::: Input data

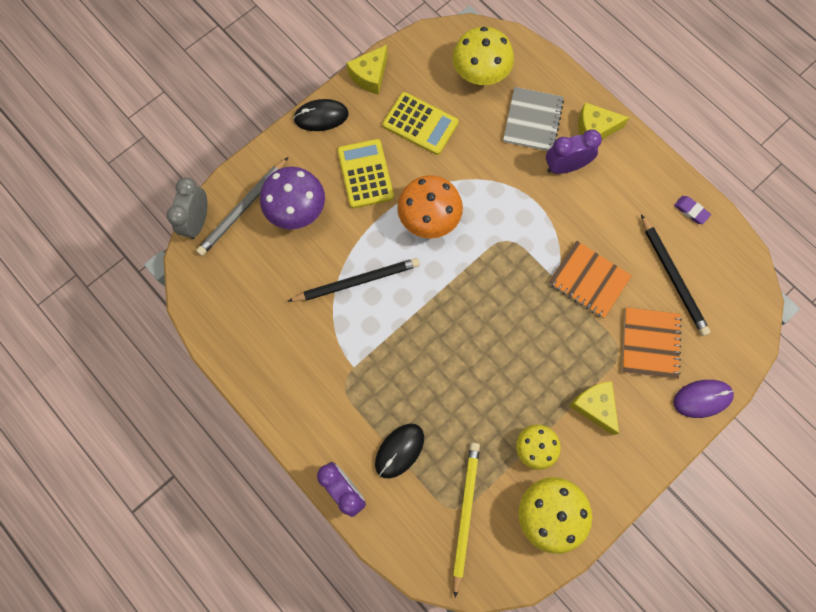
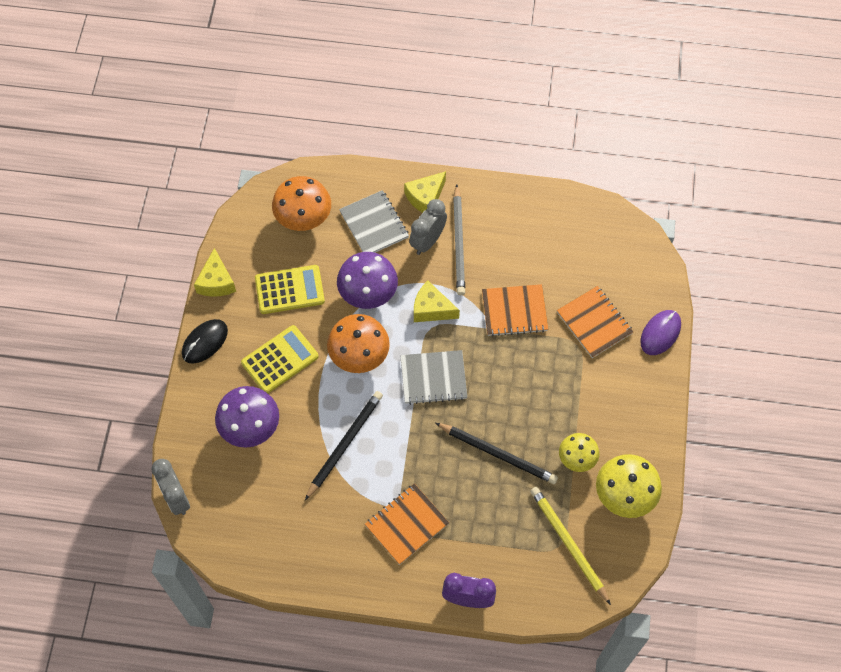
camera: 40 degrees left, 10 degrees down
(243, 208) = (205, 459): grey pencil -> grey pencil (459, 242)
(349, 386) = (406, 524): none -> orange notebook
(365, 174) = (280, 359): yellow calculator -> yellow calculator turned 105 degrees clockwise
(399, 450) = (484, 539): black mouse -> none
(473, 283) = (433, 378): none -> grey notebook
(479, 174) = (368, 294): none -> purple mushroom
(480, 75) = (303, 219): yellow mushroom -> orange mushroom
(565, 167) = (427, 241): purple clock -> grey clock
(594, 406) = (593, 396): yellow cheese -> yellow cheese (431, 309)
(673, 277) = (571, 263): black pencil -> black pencil (498, 454)
(691, 211) = (544, 207): purple eraser -> none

::::::

- Try it -
Only lines that include "orange" are counted here. Give their number for the records above and add nothing.

- Answer to this exercise -
2